**TASK BRIEF**
Please write out every line of the material, leaving out any picture.

**PROVIDED MATERIAL**

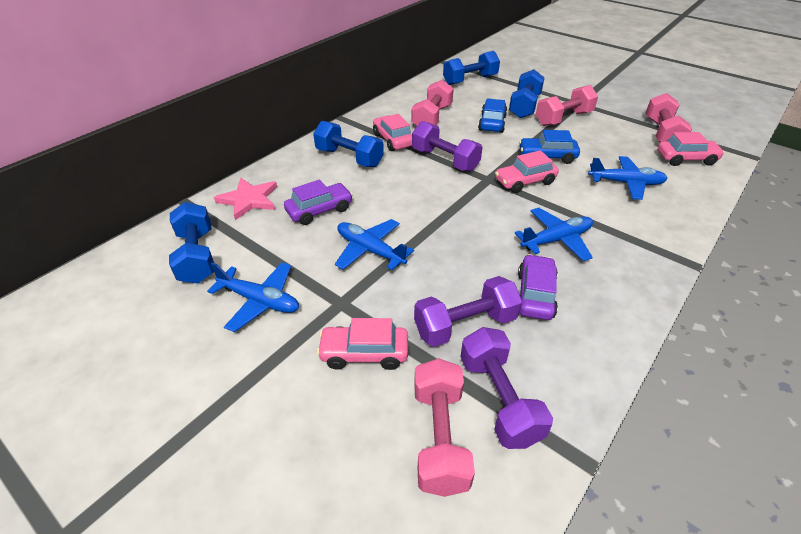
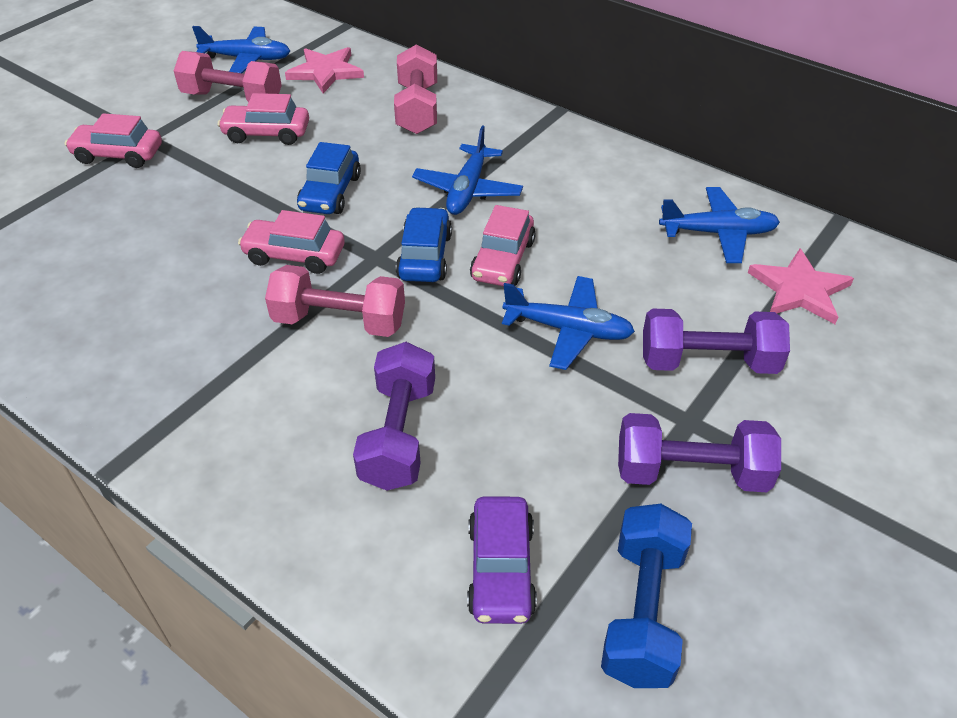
blue dumbbell: 4 -> 1
pink dumbbell: 4 -> 3
pink star: 1 -> 2
purple car: 2 -> 1

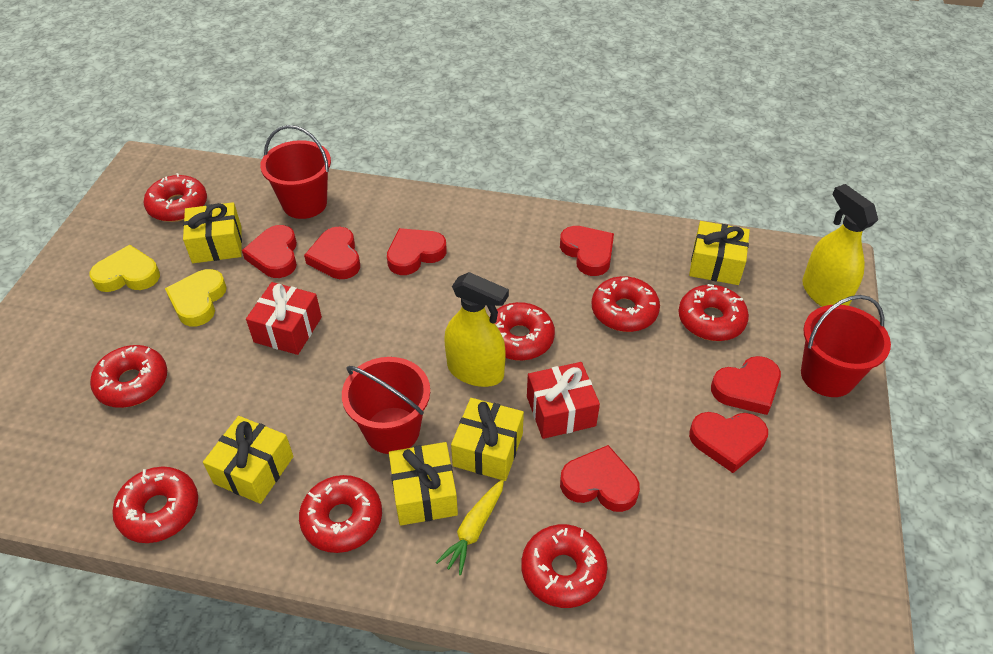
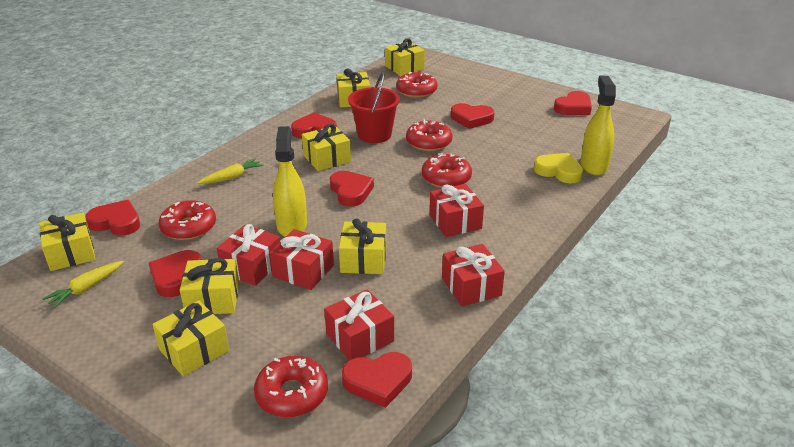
red bucket: 3 -> 1
red donut: 8 -> 5
red gift: 2 -> 5
yellow carrot: 1 -> 2
yellow gift: 5 -> 7
yellow heart: 2 -> 1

**YOUR SOLUTION**
blue dumbbell: 4 -> 1
pink dumbbell: 4 -> 3
pink star: 1 -> 2
purple car: 2 -> 1

red bucket: 3 -> 1
red donut: 8 -> 5
red gift: 2 -> 5
yellow carrot: 1 -> 2
yellow gift: 5 -> 7
yellow heart: 2 -> 1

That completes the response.